▸ Exercise data
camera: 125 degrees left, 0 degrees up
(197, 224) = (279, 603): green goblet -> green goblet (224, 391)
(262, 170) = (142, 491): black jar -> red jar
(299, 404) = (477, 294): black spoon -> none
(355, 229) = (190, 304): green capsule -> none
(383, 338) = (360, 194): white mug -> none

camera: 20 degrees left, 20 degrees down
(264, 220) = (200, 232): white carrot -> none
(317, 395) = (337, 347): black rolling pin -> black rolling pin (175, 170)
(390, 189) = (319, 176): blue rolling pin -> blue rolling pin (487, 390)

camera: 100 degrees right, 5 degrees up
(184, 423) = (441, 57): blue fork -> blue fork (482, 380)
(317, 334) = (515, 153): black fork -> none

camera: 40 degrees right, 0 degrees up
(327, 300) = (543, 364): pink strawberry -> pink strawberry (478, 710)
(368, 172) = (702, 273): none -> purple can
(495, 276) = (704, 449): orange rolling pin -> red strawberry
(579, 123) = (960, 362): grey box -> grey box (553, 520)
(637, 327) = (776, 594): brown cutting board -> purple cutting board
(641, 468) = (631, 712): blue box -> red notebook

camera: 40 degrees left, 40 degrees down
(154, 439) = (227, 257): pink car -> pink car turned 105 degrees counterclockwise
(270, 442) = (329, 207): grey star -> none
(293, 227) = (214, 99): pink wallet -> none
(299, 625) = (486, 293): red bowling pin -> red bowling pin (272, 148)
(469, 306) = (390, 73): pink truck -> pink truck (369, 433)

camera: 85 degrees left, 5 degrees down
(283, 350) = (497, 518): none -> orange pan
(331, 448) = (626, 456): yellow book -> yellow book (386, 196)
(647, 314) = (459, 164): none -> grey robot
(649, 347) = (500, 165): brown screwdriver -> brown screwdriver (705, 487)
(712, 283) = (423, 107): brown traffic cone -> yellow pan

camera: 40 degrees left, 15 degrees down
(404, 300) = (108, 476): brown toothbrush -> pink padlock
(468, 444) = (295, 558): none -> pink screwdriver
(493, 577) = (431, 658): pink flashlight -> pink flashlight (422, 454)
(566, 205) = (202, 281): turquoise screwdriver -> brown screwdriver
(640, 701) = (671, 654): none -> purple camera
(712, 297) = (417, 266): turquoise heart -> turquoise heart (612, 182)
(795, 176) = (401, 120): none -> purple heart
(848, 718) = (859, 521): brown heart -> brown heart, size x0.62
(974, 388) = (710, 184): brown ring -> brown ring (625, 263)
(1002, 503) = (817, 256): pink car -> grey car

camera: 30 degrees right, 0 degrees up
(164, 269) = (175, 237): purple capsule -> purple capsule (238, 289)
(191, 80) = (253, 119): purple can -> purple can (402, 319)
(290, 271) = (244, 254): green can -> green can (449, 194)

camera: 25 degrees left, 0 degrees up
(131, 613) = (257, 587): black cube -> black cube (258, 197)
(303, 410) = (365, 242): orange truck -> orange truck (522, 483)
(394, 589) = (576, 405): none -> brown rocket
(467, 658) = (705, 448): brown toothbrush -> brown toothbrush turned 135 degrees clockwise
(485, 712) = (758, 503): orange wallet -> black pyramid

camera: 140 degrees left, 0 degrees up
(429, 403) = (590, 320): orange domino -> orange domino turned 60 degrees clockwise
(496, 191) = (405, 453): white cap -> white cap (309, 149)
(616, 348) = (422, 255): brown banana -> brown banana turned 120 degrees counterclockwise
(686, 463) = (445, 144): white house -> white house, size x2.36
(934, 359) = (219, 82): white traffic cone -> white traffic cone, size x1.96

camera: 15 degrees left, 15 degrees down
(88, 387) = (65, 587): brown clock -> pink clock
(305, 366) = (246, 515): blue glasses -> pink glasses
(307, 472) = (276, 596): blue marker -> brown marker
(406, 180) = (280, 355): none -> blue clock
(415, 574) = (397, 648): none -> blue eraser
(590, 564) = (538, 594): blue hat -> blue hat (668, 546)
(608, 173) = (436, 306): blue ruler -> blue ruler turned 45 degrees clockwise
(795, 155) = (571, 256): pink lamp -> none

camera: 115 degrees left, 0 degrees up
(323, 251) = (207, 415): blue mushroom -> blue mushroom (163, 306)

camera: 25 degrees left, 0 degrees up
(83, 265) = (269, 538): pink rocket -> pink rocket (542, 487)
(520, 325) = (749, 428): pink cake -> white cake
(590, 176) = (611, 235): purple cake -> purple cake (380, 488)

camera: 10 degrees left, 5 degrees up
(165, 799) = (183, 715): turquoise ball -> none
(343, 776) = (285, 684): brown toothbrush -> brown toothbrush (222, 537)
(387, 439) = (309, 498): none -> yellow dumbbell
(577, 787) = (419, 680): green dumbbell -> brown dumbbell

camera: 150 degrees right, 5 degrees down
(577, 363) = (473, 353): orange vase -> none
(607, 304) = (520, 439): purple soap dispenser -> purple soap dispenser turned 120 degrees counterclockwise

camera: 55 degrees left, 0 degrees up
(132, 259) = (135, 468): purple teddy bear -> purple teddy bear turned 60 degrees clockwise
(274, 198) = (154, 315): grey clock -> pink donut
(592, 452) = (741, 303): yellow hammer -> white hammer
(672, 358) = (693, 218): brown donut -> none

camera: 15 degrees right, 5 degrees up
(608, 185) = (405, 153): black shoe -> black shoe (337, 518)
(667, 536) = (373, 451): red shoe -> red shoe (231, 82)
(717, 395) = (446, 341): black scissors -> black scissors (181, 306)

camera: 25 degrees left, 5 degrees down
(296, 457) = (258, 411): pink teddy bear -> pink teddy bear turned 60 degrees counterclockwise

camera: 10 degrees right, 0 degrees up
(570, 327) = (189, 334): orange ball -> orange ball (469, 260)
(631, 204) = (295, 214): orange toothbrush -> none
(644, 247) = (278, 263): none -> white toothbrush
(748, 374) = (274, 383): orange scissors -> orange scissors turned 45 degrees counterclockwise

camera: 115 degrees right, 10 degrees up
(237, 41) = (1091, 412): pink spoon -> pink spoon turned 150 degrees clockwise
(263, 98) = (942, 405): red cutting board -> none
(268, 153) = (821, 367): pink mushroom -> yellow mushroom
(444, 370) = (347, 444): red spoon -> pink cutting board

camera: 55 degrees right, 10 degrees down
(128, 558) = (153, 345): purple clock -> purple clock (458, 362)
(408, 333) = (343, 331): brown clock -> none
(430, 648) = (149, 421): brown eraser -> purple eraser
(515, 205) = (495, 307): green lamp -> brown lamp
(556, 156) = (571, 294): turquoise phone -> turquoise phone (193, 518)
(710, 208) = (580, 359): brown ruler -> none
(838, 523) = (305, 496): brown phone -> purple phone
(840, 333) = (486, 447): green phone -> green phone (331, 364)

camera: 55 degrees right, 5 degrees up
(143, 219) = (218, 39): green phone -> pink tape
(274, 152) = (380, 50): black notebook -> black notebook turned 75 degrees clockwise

▸ About this task
The string "green" may occur in the listing; show every line where it does.

▸ Final answer
(197, 224) = (279, 603): green goblet -> green goblet (224, 391)
(355, 229) = (190, 304): green capsule -> none
(290, 271) = (244, 254): green can -> green can (449, 194)
(577, 787) = (419, 680): green dumbbell -> brown dumbbell
(515, 205) = (495, 307): green lamp -> brown lamp
(840, 333) = (486, 447): green phone -> green phone (331, 364)
(143, 219) = (218, 39): green phone -> pink tape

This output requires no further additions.